*Data supplied:*
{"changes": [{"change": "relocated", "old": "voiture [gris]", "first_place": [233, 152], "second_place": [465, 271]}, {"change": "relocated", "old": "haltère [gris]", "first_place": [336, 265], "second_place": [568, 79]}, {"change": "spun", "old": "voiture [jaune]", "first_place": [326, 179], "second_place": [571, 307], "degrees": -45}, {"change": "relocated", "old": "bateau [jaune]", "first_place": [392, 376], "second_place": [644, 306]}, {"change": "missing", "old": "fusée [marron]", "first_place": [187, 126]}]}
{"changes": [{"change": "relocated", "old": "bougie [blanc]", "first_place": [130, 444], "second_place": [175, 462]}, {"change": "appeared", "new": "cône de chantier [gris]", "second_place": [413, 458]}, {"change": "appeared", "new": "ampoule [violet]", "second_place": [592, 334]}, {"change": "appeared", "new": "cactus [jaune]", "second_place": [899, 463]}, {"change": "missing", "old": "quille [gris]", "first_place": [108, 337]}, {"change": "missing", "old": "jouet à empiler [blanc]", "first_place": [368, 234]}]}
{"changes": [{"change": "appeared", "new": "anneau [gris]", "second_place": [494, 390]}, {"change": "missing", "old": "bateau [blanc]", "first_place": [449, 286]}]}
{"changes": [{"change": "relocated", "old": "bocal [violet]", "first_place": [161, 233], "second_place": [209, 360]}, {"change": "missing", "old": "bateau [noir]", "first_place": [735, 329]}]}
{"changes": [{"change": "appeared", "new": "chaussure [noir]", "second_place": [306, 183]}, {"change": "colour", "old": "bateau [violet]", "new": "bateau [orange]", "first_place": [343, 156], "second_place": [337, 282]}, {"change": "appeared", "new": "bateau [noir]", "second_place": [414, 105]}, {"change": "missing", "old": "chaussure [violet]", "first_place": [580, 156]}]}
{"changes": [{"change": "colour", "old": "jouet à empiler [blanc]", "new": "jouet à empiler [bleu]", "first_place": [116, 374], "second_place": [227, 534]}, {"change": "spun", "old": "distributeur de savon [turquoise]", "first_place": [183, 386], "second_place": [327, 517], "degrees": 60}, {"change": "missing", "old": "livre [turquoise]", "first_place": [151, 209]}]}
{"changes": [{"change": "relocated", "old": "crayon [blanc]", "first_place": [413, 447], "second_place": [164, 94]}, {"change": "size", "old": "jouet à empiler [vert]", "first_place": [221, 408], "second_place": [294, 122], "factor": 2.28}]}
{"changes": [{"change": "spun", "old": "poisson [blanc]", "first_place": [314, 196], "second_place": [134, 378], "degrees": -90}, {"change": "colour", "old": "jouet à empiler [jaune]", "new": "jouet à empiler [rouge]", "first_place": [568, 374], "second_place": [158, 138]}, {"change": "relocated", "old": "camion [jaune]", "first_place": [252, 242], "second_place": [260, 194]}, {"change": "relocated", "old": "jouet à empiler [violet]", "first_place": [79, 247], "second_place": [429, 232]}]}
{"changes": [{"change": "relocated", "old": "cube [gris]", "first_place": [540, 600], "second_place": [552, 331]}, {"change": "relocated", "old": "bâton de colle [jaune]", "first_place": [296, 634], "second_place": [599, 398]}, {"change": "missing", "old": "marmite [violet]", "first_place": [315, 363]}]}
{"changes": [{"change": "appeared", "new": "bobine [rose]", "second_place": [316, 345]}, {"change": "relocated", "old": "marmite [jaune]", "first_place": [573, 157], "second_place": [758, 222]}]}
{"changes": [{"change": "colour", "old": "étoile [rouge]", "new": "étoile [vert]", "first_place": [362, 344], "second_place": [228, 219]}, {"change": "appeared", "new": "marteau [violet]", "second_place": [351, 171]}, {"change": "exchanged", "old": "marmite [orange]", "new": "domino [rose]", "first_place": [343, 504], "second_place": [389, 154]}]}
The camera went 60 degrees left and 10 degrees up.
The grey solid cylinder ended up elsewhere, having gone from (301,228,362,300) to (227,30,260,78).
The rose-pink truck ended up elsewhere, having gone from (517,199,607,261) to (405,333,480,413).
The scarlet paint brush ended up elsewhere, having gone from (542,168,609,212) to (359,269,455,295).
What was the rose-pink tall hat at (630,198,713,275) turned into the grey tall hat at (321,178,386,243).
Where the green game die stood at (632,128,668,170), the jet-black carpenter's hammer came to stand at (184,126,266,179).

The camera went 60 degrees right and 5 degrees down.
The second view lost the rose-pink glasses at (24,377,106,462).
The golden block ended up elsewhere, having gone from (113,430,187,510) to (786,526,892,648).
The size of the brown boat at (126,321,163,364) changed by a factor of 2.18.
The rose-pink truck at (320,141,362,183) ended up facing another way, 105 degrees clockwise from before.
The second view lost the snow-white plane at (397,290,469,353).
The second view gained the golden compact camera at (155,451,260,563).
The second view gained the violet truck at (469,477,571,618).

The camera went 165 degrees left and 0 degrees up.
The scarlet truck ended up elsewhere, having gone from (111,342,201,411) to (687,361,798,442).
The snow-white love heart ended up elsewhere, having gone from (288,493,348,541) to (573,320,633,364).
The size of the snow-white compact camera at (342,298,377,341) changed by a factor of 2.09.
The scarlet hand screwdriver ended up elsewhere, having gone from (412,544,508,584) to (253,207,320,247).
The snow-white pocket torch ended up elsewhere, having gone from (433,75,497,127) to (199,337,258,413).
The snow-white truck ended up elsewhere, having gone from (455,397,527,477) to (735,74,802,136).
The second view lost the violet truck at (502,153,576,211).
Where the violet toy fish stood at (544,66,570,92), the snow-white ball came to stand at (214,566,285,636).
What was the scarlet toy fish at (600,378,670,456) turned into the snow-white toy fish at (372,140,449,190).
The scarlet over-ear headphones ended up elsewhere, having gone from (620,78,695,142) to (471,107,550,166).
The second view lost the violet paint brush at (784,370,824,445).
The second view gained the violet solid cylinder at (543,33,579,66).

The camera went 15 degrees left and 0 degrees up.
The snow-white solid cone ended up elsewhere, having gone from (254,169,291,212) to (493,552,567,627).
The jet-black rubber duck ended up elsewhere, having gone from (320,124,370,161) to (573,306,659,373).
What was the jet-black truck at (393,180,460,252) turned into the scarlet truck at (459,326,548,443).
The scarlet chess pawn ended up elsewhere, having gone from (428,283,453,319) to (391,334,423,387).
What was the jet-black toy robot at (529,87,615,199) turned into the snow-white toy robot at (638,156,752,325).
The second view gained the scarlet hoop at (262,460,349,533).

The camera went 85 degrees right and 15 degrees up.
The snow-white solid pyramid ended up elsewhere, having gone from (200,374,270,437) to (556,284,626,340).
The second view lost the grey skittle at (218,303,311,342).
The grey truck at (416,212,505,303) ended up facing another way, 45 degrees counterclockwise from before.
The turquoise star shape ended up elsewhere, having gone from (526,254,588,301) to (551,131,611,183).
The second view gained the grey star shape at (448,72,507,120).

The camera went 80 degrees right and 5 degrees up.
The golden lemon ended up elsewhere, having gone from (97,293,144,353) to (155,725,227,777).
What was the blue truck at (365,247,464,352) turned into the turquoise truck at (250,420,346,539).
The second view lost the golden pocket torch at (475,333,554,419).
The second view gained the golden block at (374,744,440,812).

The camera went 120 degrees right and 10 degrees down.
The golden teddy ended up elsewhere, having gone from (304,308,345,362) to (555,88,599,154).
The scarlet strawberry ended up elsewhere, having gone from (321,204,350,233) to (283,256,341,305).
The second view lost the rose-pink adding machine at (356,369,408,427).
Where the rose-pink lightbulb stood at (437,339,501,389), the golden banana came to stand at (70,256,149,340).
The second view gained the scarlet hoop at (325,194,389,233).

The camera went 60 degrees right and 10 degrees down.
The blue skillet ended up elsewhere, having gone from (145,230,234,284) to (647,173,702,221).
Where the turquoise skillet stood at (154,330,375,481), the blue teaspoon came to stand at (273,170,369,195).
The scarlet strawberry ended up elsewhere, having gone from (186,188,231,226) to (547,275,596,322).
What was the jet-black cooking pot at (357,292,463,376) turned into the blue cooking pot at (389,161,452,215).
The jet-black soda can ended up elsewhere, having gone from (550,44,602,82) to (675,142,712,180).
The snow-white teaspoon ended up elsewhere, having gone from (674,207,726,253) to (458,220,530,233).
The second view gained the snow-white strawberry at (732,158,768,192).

*Exercise aim:* Reproduce verbatim only the segment of the listing bounded by the line containing "The camera went 60 degrees left" and the line containing "What was the rose-pink", with both boundary lines included.

*Solution:*
The camera went 60 degrees left and 10 degrees up.
The grey solid cylinder ended up elsewhere, having gone from (301,228,362,300) to (227,30,260,78).
The rose-pink truck ended up elsewhere, having gone from (517,199,607,261) to (405,333,480,413).
The scarlet paint brush ended up elsewhere, having gone from (542,168,609,212) to (359,269,455,295).
What was the rose-pink tall hat at (630,198,713,275) turned into the grey tall hat at (321,178,386,243).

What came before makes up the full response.